### Task directions
Using the listing below, set down exactly the lines starting at the line that contains "GAS2 pin AO: GP28 -> GP21" and ending at the line that contains "RGB1 pin G: D8 -> D10", both included, and no others.

□ □ □ □

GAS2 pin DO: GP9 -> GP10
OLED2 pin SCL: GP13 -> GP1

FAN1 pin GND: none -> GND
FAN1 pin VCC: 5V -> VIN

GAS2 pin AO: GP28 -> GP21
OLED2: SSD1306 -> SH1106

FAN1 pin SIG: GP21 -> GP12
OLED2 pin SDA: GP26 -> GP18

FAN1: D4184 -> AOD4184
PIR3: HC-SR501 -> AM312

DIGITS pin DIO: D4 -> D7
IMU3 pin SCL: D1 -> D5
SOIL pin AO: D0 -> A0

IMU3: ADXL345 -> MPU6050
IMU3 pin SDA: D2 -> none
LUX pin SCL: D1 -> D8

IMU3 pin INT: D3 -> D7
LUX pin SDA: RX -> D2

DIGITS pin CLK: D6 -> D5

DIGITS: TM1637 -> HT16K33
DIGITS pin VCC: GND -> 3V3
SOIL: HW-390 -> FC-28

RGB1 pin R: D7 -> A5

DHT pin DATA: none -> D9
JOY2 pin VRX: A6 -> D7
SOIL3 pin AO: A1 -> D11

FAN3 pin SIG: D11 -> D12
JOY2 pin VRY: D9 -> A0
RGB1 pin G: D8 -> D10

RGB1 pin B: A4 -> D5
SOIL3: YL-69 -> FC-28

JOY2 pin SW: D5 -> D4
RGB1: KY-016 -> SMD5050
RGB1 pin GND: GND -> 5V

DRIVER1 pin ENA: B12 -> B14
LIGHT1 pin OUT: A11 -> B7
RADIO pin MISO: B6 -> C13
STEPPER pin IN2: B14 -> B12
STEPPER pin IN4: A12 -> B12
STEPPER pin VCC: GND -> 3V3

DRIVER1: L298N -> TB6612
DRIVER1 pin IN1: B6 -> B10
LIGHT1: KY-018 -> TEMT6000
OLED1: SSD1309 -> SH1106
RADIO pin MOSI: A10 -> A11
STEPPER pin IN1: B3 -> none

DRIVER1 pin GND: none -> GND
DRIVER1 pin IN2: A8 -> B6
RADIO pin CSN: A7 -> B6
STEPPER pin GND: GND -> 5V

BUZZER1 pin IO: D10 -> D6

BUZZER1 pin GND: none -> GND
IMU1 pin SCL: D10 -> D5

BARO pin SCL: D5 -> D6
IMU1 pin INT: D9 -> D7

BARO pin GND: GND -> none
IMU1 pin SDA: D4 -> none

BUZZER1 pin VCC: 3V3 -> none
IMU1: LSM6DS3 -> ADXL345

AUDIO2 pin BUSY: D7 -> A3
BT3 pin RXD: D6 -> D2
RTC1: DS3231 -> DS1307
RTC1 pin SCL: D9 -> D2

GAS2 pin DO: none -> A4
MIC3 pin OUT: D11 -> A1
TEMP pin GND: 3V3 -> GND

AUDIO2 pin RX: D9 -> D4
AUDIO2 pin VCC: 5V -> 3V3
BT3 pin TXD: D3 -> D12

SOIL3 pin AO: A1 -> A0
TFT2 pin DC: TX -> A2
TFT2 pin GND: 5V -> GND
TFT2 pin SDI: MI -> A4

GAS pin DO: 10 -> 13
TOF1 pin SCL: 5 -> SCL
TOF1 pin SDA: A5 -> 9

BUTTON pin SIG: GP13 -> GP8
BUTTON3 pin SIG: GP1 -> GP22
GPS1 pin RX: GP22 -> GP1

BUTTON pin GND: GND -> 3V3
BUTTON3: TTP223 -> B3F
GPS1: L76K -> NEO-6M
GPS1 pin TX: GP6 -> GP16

□ □ □ □

### Your solution
GAS2 pin AO: GP28 -> GP21
OLED2: SSD1306 -> SH1106

FAN1 pin SIG: GP21 -> GP12
OLED2 pin SDA: GP26 -> GP18

FAN1: D4184 -> AOD4184
PIR3: HC-SR501 -> AM312

DIGITS pin DIO: D4 -> D7
IMU3 pin SCL: D1 -> D5
SOIL pin AO: D0 -> A0

IMU3: ADXL345 -> MPU6050
IMU3 pin SDA: D2 -> none
LUX pin SCL: D1 -> D8

IMU3 pin INT: D3 -> D7
LUX pin SDA: RX -> D2

DIGITS pin CLK: D6 -> D5

DIGITS: TM1637 -> HT16K33
DIGITS pin VCC: GND -> 3V3
SOIL: HW-390 -> FC-28

RGB1 pin R: D7 -> A5

DHT pin DATA: none -> D9
JOY2 pin VRX: A6 -> D7
SOIL3 pin AO: A1 -> D11

FAN3 pin SIG: D11 -> D12
JOY2 pin VRY: D9 -> A0
RGB1 pin G: D8 -> D10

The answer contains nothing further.